Provided entries =>
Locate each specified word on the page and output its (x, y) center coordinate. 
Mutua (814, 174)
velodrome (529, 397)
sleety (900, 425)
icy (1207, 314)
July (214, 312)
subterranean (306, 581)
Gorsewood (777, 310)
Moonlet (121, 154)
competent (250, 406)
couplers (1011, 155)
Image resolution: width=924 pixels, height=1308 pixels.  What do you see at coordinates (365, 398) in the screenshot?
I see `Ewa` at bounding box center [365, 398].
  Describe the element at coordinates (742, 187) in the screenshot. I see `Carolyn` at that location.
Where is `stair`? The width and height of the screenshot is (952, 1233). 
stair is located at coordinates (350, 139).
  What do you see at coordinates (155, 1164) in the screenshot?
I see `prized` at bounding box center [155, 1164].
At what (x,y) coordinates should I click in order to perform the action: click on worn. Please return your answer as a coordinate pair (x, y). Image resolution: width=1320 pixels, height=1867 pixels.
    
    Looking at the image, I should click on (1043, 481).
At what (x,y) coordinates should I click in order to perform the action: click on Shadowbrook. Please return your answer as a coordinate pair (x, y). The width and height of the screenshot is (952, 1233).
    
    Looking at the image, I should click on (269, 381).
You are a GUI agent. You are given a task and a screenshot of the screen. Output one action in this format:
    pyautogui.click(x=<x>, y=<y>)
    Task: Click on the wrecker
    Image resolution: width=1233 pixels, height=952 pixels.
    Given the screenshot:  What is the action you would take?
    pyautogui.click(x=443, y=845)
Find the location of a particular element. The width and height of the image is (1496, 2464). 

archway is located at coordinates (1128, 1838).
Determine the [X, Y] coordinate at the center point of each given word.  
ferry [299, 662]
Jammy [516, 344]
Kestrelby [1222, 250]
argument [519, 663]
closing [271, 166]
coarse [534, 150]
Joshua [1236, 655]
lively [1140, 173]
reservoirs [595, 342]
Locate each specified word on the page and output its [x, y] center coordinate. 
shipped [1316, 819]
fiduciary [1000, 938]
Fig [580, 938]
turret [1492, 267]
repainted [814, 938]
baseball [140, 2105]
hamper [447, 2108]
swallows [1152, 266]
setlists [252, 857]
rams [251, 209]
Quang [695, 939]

Task description => Rewrite the listing above, changing every "Image resolution" to "Screen size" and keeping everything else the same.

Output for this task =>
Locate each specified word on the page and output its (x, y) center coordinate. 
Mutua (814, 174)
velodrome (529, 397)
sleety (900, 425)
icy (1207, 314)
July (214, 312)
subterranean (306, 581)
Gorsewood (777, 310)
Moonlet (121, 154)
competent (250, 406)
couplers (1011, 155)
Screen size: width=924 pixels, height=1308 pixels.  What do you see at coordinates (365, 398) in the screenshot?
I see `Ewa` at bounding box center [365, 398].
  Describe the element at coordinates (742, 187) in the screenshot. I see `Carolyn` at that location.
Where is `stair`? The width and height of the screenshot is (952, 1233). 
stair is located at coordinates (350, 139).
  What do you see at coordinates (155, 1164) in the screenshot?
I see `prized` at bounding box center [155, 1164].
At what (x,y) coordinates should I click in order to perform the action: click on worn. Please return your answer as a coordinate pair (x, y). Screen size: width=1320 pixels, height=1867 pixels.
    
    Looking at the image, I should click on (1043, 481).
At what (x,y) coordinates should I click in order to perform the action: click on Shadowbrook. Please return your answer as a coordinate pair (x, y). The width and height of the screenshot is (952, 1233).
    
    Looking at the image, I should click on (269, 381).
You are a GUI agent. You are given a task and a screenshot of the screen. Output one action in this format:
    pyautogui.click(x=<x>, y=<y>)
    Task: Click on the wrecker
    Screen size: width=1233 pixels, height=952 pixels.
    Given the screenshot:  What is the action you would take?
    pyautogui.click(x=443, y=845)
Find the location of a particular element. The width and height of the image is (1496, 2464). 

archway is located at coordinates (1128, 1838).
Determine the [X, Y] coordinate at the center point of each given word.  
ferry [299, 662]
Jammy [516, 344]
Kestrelby [1222, 250]
argument [519, 663]
closing [271, 166]
coarse [534, 150]
Joshua [1236, 655]
lively [1140, 173]
reservoirs [595, 342]
Locate each specified word on the page and output its [x, y] center coordinate. 
shipped [1316, 819]
fiduciary [1000, 938]
Fig [580, 938]
turret [1492, 267]
repainted [814, 938]
baseball [140, 2105]
hamper [447, 2108]
swallows [1152, 266]
setlists [252, 857]
rams [251, 209]
Quang [695, 939]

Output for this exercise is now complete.